▶ ASSIGNED TASK
What are the lines of the listing below, word for word, from the first down to the one that contains "RedCup [820,331,52,73] →"?

▶ DATA FOR ANALYSIS
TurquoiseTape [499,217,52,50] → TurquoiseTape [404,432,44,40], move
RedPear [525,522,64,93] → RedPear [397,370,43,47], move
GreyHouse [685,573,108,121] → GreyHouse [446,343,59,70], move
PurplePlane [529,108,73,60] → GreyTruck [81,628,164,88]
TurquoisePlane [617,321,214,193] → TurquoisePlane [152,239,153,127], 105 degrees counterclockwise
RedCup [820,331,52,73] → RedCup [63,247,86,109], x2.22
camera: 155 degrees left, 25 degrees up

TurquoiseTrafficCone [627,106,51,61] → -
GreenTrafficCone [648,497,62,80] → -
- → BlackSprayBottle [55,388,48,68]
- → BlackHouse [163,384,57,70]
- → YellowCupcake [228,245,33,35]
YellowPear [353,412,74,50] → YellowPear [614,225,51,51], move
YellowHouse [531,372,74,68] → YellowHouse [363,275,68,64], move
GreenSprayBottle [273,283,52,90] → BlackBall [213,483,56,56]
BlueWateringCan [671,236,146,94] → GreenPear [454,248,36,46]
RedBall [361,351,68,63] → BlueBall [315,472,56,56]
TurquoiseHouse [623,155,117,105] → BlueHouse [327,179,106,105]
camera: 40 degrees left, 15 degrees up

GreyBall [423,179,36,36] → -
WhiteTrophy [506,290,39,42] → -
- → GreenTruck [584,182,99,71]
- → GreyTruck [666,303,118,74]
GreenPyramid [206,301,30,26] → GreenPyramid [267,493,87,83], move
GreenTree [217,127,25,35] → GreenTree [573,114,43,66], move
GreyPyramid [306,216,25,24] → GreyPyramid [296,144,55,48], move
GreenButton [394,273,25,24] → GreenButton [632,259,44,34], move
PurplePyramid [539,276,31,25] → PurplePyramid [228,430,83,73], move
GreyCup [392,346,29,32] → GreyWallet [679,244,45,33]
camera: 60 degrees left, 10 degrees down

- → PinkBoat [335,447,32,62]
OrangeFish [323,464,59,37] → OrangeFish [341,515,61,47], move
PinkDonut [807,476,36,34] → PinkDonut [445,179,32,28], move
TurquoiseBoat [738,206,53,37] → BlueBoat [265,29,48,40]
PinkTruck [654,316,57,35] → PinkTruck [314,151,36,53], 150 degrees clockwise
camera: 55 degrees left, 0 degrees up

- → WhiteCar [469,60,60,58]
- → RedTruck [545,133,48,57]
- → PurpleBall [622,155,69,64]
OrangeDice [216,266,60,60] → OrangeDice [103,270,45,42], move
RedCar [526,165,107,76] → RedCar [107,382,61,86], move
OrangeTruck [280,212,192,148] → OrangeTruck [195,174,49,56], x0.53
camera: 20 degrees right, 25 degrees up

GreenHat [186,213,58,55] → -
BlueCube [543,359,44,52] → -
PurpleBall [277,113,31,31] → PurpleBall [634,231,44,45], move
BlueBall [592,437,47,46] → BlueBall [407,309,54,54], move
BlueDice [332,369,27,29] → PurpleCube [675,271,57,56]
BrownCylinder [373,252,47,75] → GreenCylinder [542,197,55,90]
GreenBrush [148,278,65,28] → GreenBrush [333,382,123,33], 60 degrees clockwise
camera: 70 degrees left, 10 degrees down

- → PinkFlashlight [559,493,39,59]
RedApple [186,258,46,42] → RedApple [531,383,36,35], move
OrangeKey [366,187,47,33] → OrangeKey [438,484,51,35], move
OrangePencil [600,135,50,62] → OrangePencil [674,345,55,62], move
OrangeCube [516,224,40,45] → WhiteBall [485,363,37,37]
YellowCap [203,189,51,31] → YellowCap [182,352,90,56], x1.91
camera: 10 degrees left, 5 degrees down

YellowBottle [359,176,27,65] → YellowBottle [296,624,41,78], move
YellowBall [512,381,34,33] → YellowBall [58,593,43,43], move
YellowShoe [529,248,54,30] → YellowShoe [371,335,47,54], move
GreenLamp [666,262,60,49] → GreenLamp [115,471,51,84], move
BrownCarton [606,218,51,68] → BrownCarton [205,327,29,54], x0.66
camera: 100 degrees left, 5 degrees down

▶ RESULT OF THIS TASK
TurquoiseTape [499,217,52,50] → TurquoiseTape [404,432,44,40], move
RedPear [525,522,64,93] → RedPear [397,370,43,47], move
GreyHouse [685,573,108,121] → GreyHouse [446,343,59,70], move
PurplePlane [529,108,73,60] → GreyTruck [81,628,164,88]
TurquoisePlane [617,321,214,193] → TurquoisePlane [152,239,153,127], 105 degrees counterclockwise
RedCup [820,331,52,73] → RedCup [63,247,86,109], x2.22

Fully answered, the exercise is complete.